■ Exercise description
In the stretch of the listing from its start through the line containing "Determine the (x, y)", replace "Chassis" with "Frame" and write those lines out again with nothing else changed. Leave the pictures out.

■ Supplied data
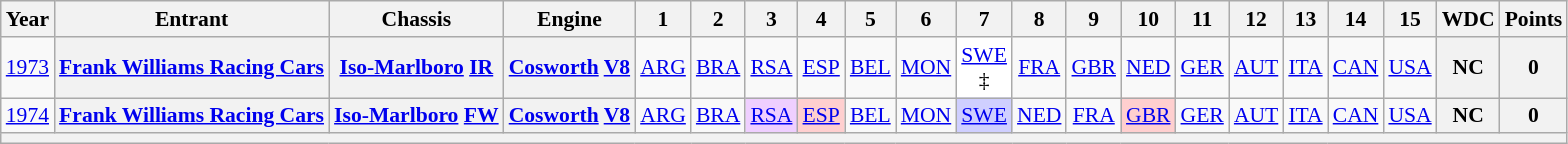
5 [870, 19]
6 [926, 19]
10 [1148, 19]
Entrant [192, 19]
4 [822, 19]
SWE‡ [984, 68]
Engine [570, 19]
8 [1039, 19]
7 [984, 19]
1974 [28, 116]
3 [771, 19]
1 [663, 19]
Iso-Marlboro FW [416, 116]
Iso-Marlboro IR [416, 68]
9 [1094, 19]
13 [1305, 19]
Year [28, 19]
WDC [1468, 19]
14 [1356, 19]
15 [1410, 19]
11 [1202, 19]
SWE [984, 116]
12 [1256, 19]
1973 [28, 68]
2 [718, 19]
Points [1534, 19]
Chassis [416, 19]
Determine the (x, y) coordinate at the center of the cell enclosing the given text.  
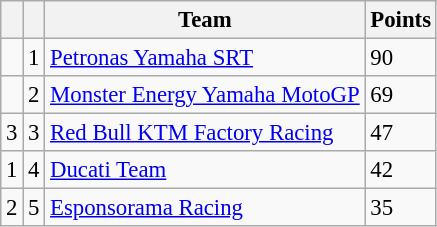
4 (34, 170)
Team (205, 20)
35 (400, 208)
Ducati Team (205, 170)
Points (400, 20)
42 (400, 170)
Petronas Yamaha SRT (205, 58)
90 (400, 58)
Red Bull KTM Factory Racing (205, 133)
Monster Energy Yamaha MotoGP (205, 95)
5 (34, 208)
Esponsorama Racing (205, 208)
47 (400, 133)
69 (400, 95)
Detect which cell encompasses the target text, then output its [x, y] center coordinate. 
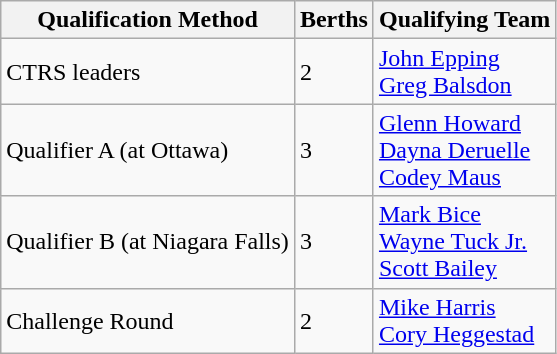
Mike Harris Cory Heggestad [464, 320]
Qualifier A (at Ottawa) [148, 150]
CTRS leaders [148, 72]
Berths [334, 20]
Qualification Method [148, 20]
Challenge Round [148, 320]
Qualifying Team [464, 20]
Mark Bice Wayne Tuck Jr. Scott Bailey [464, 242]
Qualifier B (at Niagara Falls) [148, 242]
Glenn Howard Dayna Deruelle Codey Maus [464, 150]
John Epping Greg Balsdon [464, 72]
From the cell containing the given text, extract its center point as [X, Y] coordinate. 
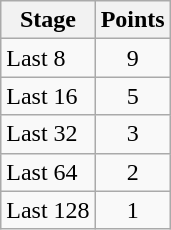
5 [132, 96]
Last 64 [48, 172]
Stage [48, 20]
Last 8 [48, 58]
Last 128 [48, 210]
1 [132, 210]
9 [132, 58]
2 [132, 172]
Points [132, 20]
Last 16 [48, 96]
Last 32 [48, 134]
3 [132, 134]
Identify which cell holds the provided text, then report its (X, Y) central coordinate. 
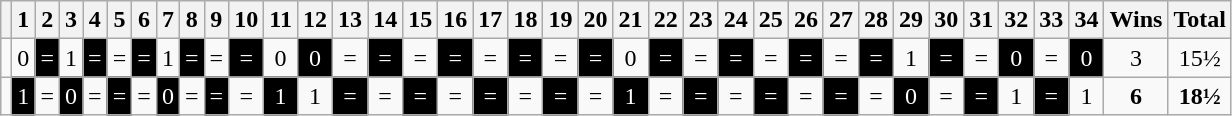
33 (1052, 20)
Total (1200, 20)
26 (806, 20)
20 (596, 20)
23 (700, 20)
15 (420, 20)
11 (281, 20)
15½ (1200, 58)
Wins (1136, 20)
13 (350, 20)
29 (912, 20)
9 (216, 20)
7 (168, 20)
25 (770, 20)
16 (456, 20)
34 (1086, 20)
30 (946, 20)
12 (314, 20)
2 (48, 20)
22 (666, 20)
24 (736, 20)
18 (526, 20)
21 (630, 20)
27 (840, 20)
19 (560, 20)
8 (192, 20)
5 (120, 20)
28 (876, 20)
32 (1016, 20)
17 (490, 20)
31 (982, 20)
4 (96, 20)
10 (246, 20)
18½ (1200, 96)
14 (386, 20)
Output the [x, y] coordinate of the center of the cell containing the given text.  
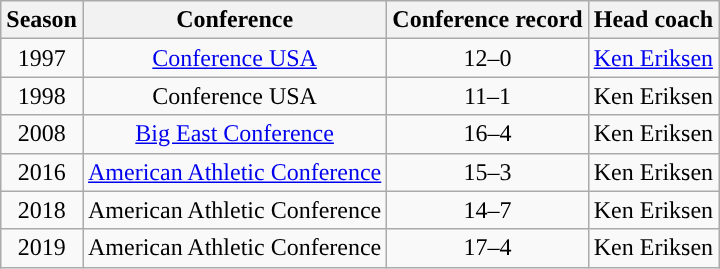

■ Response
5 [870, 19]
6 [926, 19]
10 [1148, 19]
Entrant [192, 19]
4 [822, 19]
SWE‡ [984, 68]
Engine [570, 19]
8 [1039, 19]
7 [984, 19]
1974 [28, 116]
3 [771, 19]
1 [663, 19]
Iso-Marlboro FW [416, 116]
Iso-Marlboro IR [416, 68]
9 [1094, 19]
13 [1305, 19]
Year [28, 19]
WDC [1468, 19]
14 [1356, 19]
15 [1410, 19]
11 [1202, 19]
SWE [984, 116]
12 [1256, 19]
1973 [28, 68]
2 [718, 19]
Points [1534, 19]
Frame [416, 19]
Determine the (x, y) coordinate at the center of the cell enclosing the given text.  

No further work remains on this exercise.